§ Exercise data:
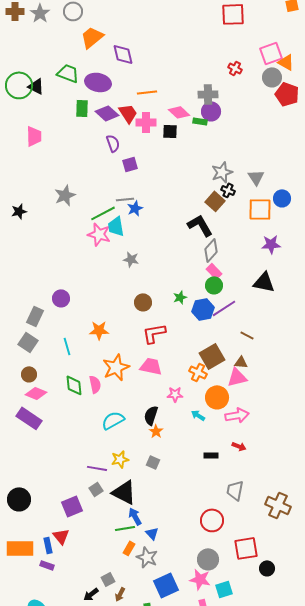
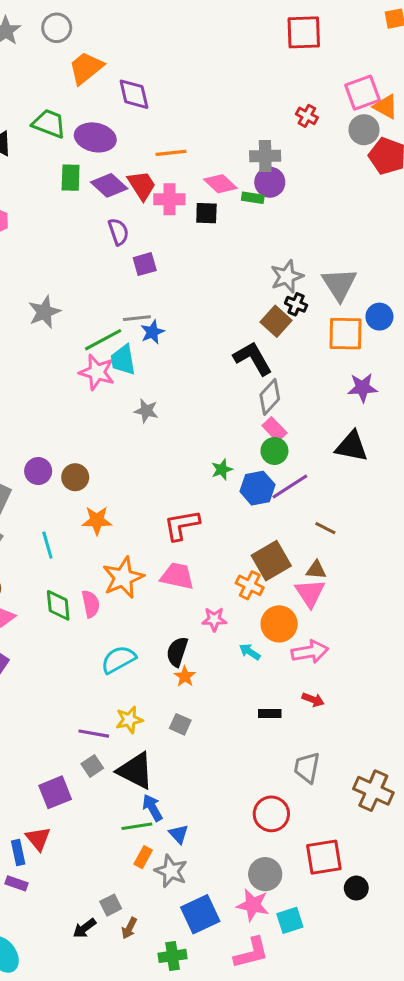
gray triangle: (256, 177) -> (339, 284), size x1.4
brown circle: (143, 302) -> (75, 477), moved
pink triangle: (237, 377) -> (310, 593), turned -50

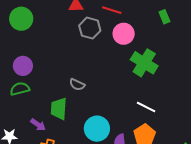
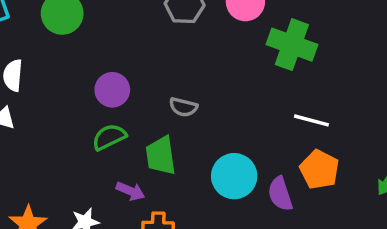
purple circle: (23, 66) -> (112, 90), moved
green semicircle: (20, 89) -> (109, 137), moved

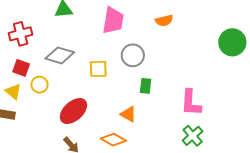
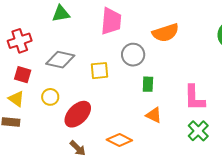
orange semicircle: (164, 21) -> (165, 33), moved, size x1.5
yellow circle: (40, 85) -> (50, 97), moved
orange triangle: (128, 114) -> (154, 115), moved

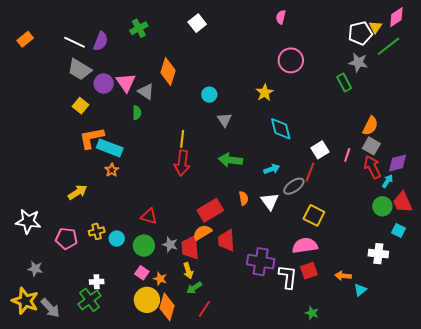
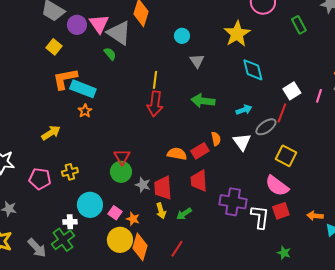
green rectangle: (344, 83) -> (299, 25), moved
gray triangle: (146, 92) -> (119, 33), size x1.5
yellow star: (265, 93) -> (237, 34), size x1.5
green semicircle: (137, 113) -> (110, 54), turned -40
red rectangle: (210, 210) -> (200, 151), moved, size x0.7
red triangle: (149, 216) -> (122, 157), turned 42
orange semicircle: (202, 232) -> (177, 154), moved, turned 42
cyan circle: (117, 238) -> (90, 205), moved, size x1.6
green circle: (144, 246) -> (121, 172), moved
pink semicircle: (305, 246) -> (277, 186), turned -135
green arrow: (194, 288) -> (184, 214), moved
gray arrow: (50, 308) -> (37, 248), moved

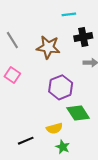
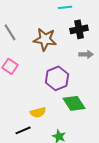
yellow semicircle: (54, 128) -> (38, 112), moved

§ Prompt:
Set the records down again exactly, with no pictures.

§ Answer box:
gray triangle: (256, 177) -> (339, 284), size x1.4
brown circle: (143, 302) -> (75, 477), moved
pink triangle: (237, 377) -> (310, 593), turned -50

purple circle: (23, 66) -> (112, 90), moved
green semicircle: (20, 89) -> (109, 137), moved

orange semicircle: (164, 21) -> (165, 33), moved, size x1.5
yellow circle: (40, 85) -> (50, 97), moved
orange triangle: (128, 114) -> (154, 115), moved

green rectangle: (344, 83) -> (299, 25), moved
gray triangle: (146, 92) -> (119, 33), size x1.5
yellow star: (265, 93) -> (237, 34), size x1.5
green semicircle: (137, 113) -> (110, 54), turned -40
red rectangle: (210, 210) -> (200, 151), moved, size x0.7
red triangle: (149, 216) -> (122, 157), turned 42
orange semicircle: (202, 232) -> (177, 154), moved, turned 42
cyan circle: (117, 238) -> (90, 205), moved, size x1.6
green circle: (144, 246) -> (121, 172), moved
pink semicircle: (305, 246) -> (277, 186), turned -135
green arrow: (194, 288) -> (184, 214), moved
gray arrow: (50, 308) -> (37, 248), moved

yellow semicircle: (54, 128) -> (38, 112), moved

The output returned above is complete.